Required work
Reproduce the listing in full. Omit the pictures.

Dataset content

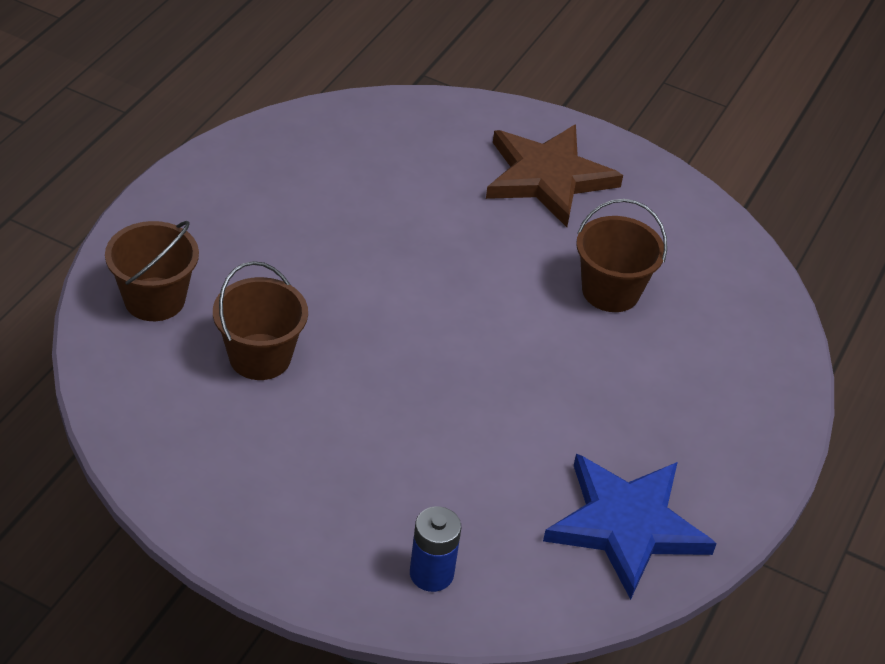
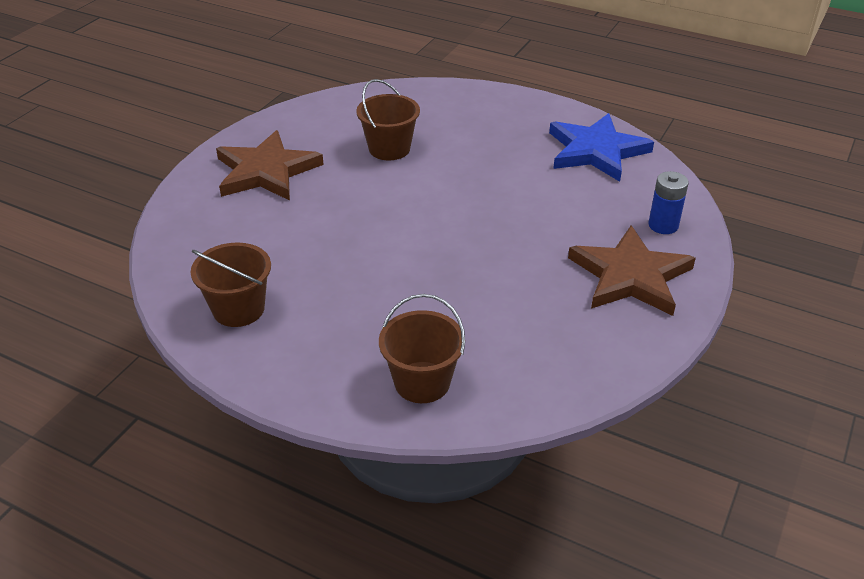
camera: 85 degrees left, 5 degrees down
(260, 357) = (481, 313): brown bucket -> brown bucket (238, 309)
(318, 513) = (630, 276): none -> brown star

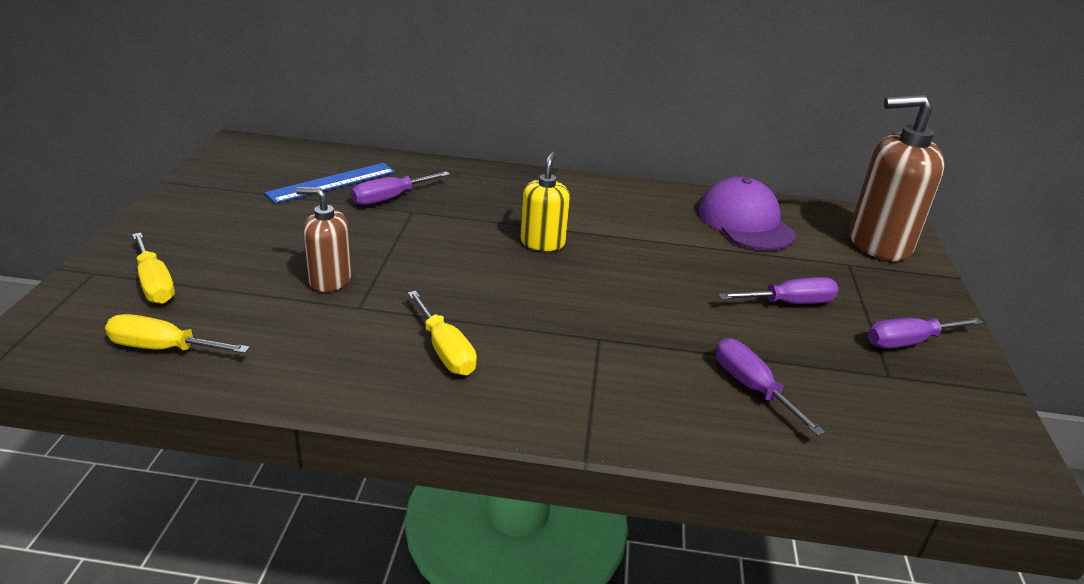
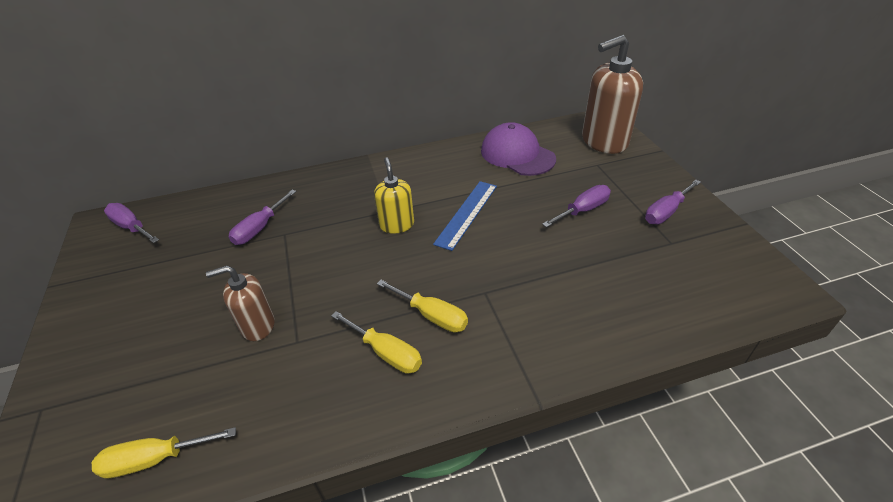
camera: 20 degrees left, 10 degrees up
(155, 284) = (107, 396): yellow screwdriver -> yellow screwdriver (432, 316)
(332, 183) = (204, 231): blue ruler -> blue ruler (467, 214)
(752, 388) = (603, 289): purple screwdriver -> purple screwdriver (131, 227)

Problem solution
camera: 85 degrees left, 5 degrees down
(260, 357) = (481, 313): brown bucket -> brown bucket (238, 309)
(318, 513) = (630, 276): none -> brown star

camera: 20 degrees left, 10 degrees up
(155, 284) = (107, 396): yellow screwdriver -> yellow screwdriver (432, 316)
(332, 183) = (204, 231): blue ruler -> blue ruler (467, 214)
(752, 388) = (603, 289): purple screwdriver -> purple screwdriver (131, 227)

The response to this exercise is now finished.